Could you repeat all of the entries word for word, minus any pictures?

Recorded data
##############################

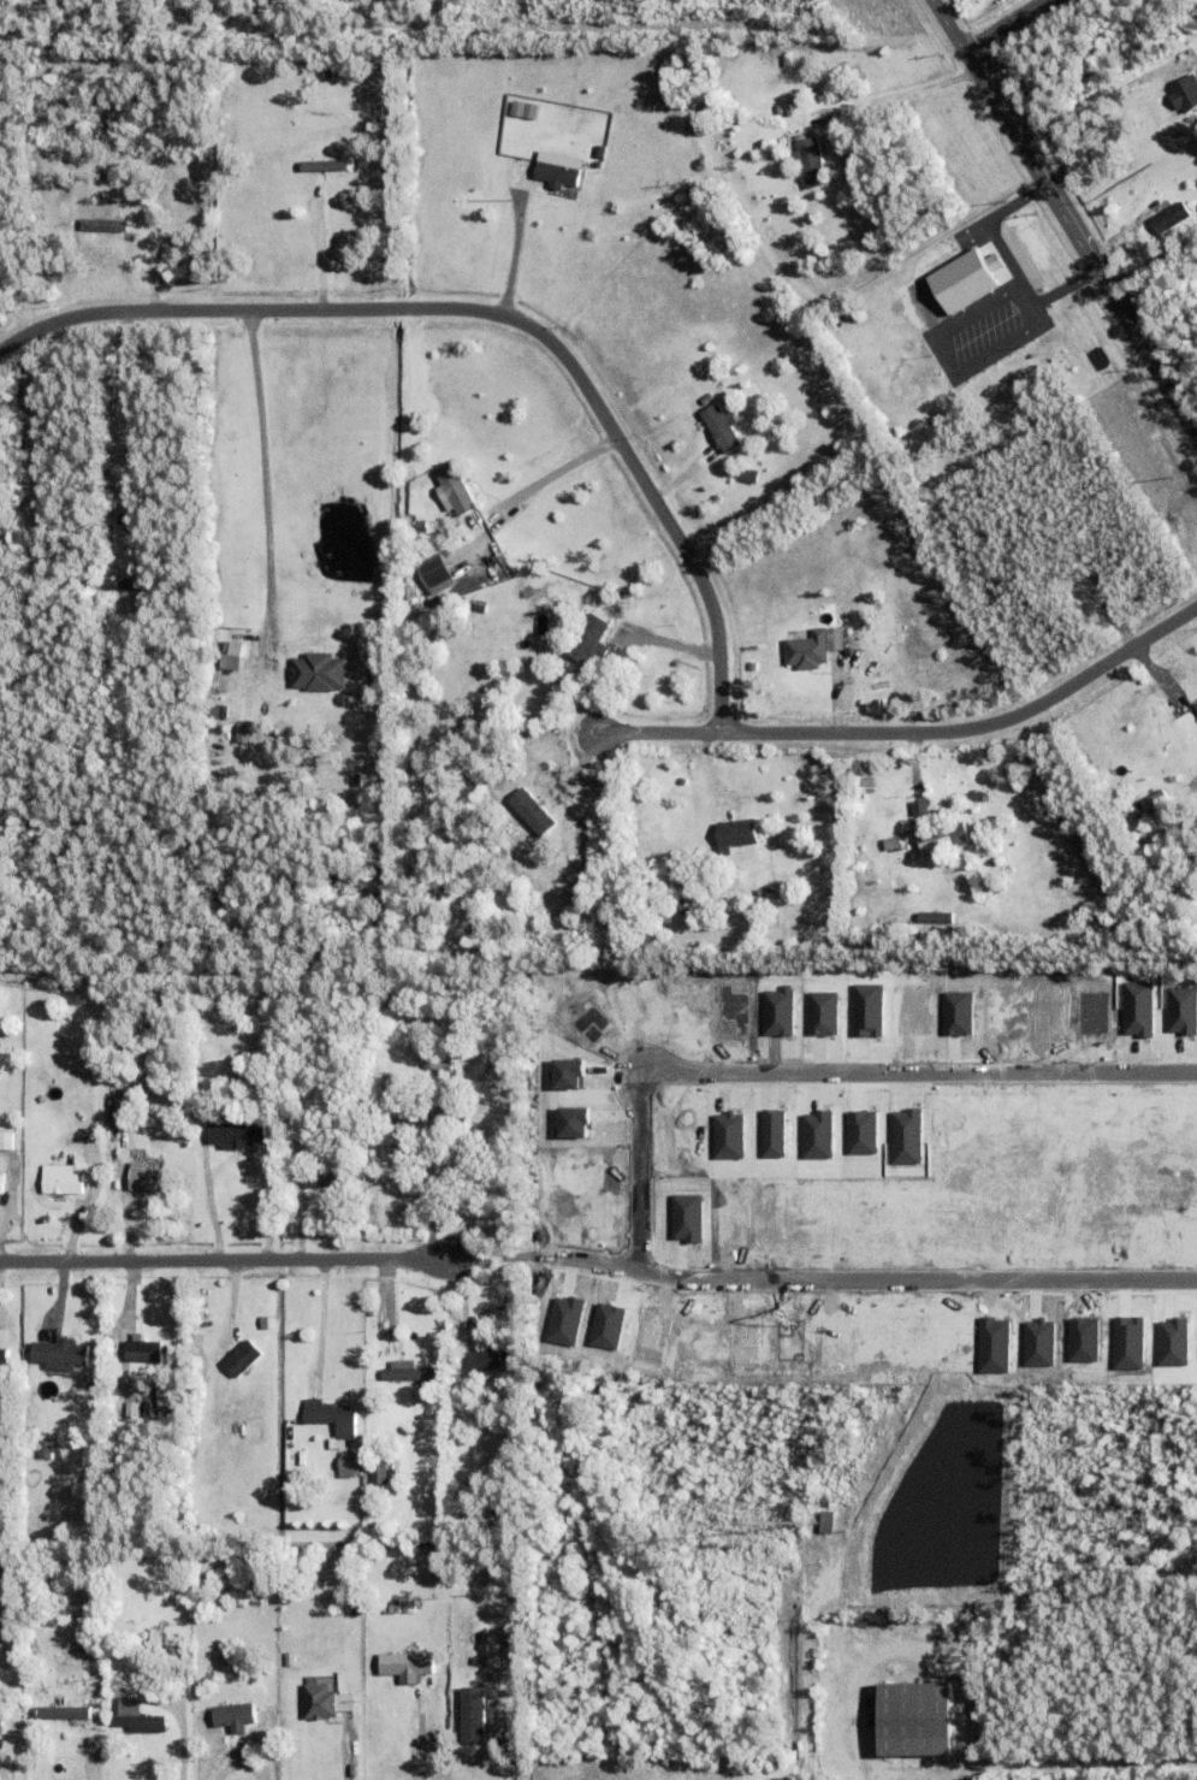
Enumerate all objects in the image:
road: (1007, 26)
building: (1185, 92)
road: (899, 94)
road: (1092, 108)
building: (522, 109)
building: (600, 151)
building: (811, 161)
building: (324, 164)
building: (557, 171)
building: (1170, 216)
road: (1065, 218)
building: (103, 225)
road: (320, 252)
road: (514, 256)
building: (1162, 260)
building: (965, 279)
road: (496, 318)
building: (707, 399)
building: (722, 427)
road: (128, 433)
road: (265, 471)
road: (559, 475)
building: (748, 475)
building: (457, 490)
building: (478, 521)
building: (422, 526)
building: (434, 570)
building: (125, 585)
building: (627, 598)
building: (629, 629)
building: (238, 635)
building: (589, 640)
building: (322, 642)
building: (808, 651)
building: (316, 671)
building: (377, 672)
building: (1196, 707)
building: (242, 731)
road: (906, 741)
building: (531, 811)
building: (921, 824)
building: (737, 834)
building: (943, 837)
building: (691, 841)
building: (892, 844)
building: (934, 918)
building: (864, 922)
building: (377, 1026)
building: (439, 1060)
road: (826, 1074)
building: (406, 1112)
building: (450, 1114)
building: (118, 1117)
building: (933, 1118)
building: (236, 1129)
building: (6, 1138)
building: (507, 1168)
building: (145, 1180)
building: (928, 1180)
building: (61, 1181)
building: (2, 1183)
building: (328, 1184)
road: (432, 1201)
road: (234, 1259)
road: (873, 1278)
building: (510, 1301)
road: (322, 1320)
building: (1, 1352)
building: (143, 1353)
building: (60, 1356)
building: (240, 1358)
building: (480, 1363)
building: (408, 1373)
building: (3, 1377)
building: (400, 1392)
building: (168, 1396)
building: (330, 1419)
building: (45, 1451)
building: (346, 1466)
building: (378, 1475)
building: (827, 1524)
building: (394, 1608)
building: (942, 1608)
building: (972, 1629)
building: (901, 1630)
building: (156, 1642)
building: (138, 1646)
building: (227, 1659)
building: (289, 1661)
building: (406, 1666)
building: (920, 1674)
building: (63, 1689)
building: (976, 1692)
building: (418, 1701)
building: (318, 1704)
building: (60, 1712)
building: (470, 1714)
building: (63, 1715)
building: (134, 1720)
building: (233, 1721)
building: (1, 1725)
building: (915, 1727)
building: (232, 1741)
road: (341, 1753)
building: (49, 1756)
road: (103, 1756)
building: (838, 1766)
building: (49, 1769)

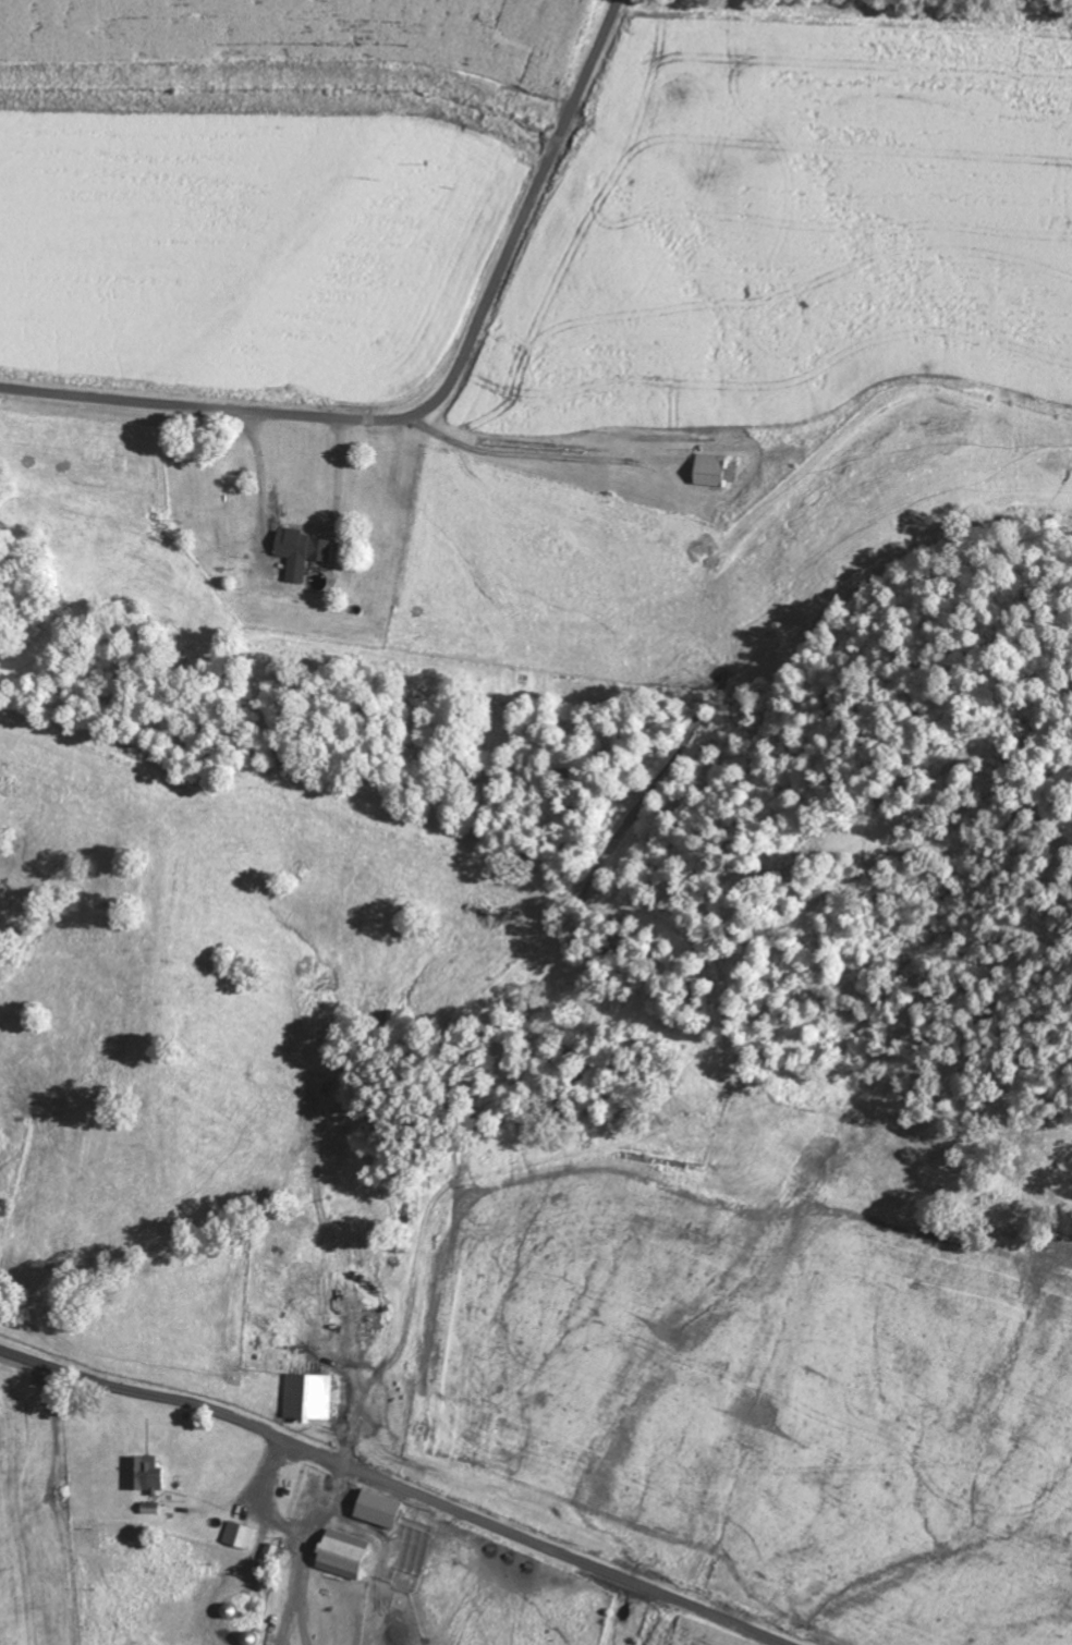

##############################

- Solution below -
Enumerate all objects in the image:
road: (1007, 26)
building: (1185, 92)
road: (899, 94)
road: (1092, 108)
building: (522, 109)
building: (600, 151)
building: (811, 161)
building: (324, 164)
building: (557, 171)
building: (1170, 216)
road: (1065, 218)
building: (103, 225)
road: (320, 252)
road: (514, 256)
building: (1162, 260)
building: (965, 279)
road: (496, 318)
building: (707, 399)
building: (722, 427)
road: (128, 433)
road: (265, 471)
road: (559, 475)
building: (748, 475)
building: (457, 490)
building: (478, 521)
building: (422, 526)
building: (434, 570)
building: (125, 585)
building: (627, 598)
building: (629, 629)
building: (238, 635)
building: (589, 640)
building: (322, 642)
building: (808, 651)
building: (316, 671)
building: (377, 672)
building: (1196, 707)
building: (242, 731)
road: (906, 741)
building: (531, 811)
building: (921, 824)
building: (737, 834)
building: (943, 837)
building: (691, 841)
building: (892, 844)
building: (934, 918)
building: (864, 922)
building: (377, 1026)
building: (439, 1060)
road: (826, 1074)
building: (406, 1112)
building: (450, 1114)
building: (118, 1117)
building: (933, 1118)
building: (236, 1129)
building: (6, 1138)
building: (507, 1168)
building: (145, 1180)
building: (928, 1180)
building: (61, 1181)
building: (2, 1183)
building: (328, 1184)
road: (432, 1201)
road: (234, 1259)
road: (873, 1278)
building: (510, 1301)
road: (322, 1320)
building: (1, 1352)
building: (143, 1353)
building: (60, 1356)
building: (240, 1358)
building: (480, 1363)
building: (408, 1373)
building: (3, 1377)
building: (400, 1392)
building: (168, 1396)
building: (330, 1419)
building: (45, 1451)
building: (346, 1466)
building: (378, 1475)
building: (827, 1524)
building: (394, 1608)
building: (942, 1608)
building: (972, 1629)
building: (901, 1630)
building: (156, 1642)
building: (138, 1646)
building: (227, 1659)
building: (289, 1661)
building: (406, 1666)
building: (920, 1674)
building: (63, 1689)
building: (976, 1692)
building: (418, 1701)
building: (318, 1704)
building: (60, 1712)
building: (470, 1714)
building: (63, 1715)
building: (134, 1720)
building: (233, 1721)
building: (1, 1725)
building: (915, 1727)
building: (232, 1741)
road: (341, 1753)
building: (49, 1756)
road: (103, 1756)
building: (838, 1766)
building: (49, 1769)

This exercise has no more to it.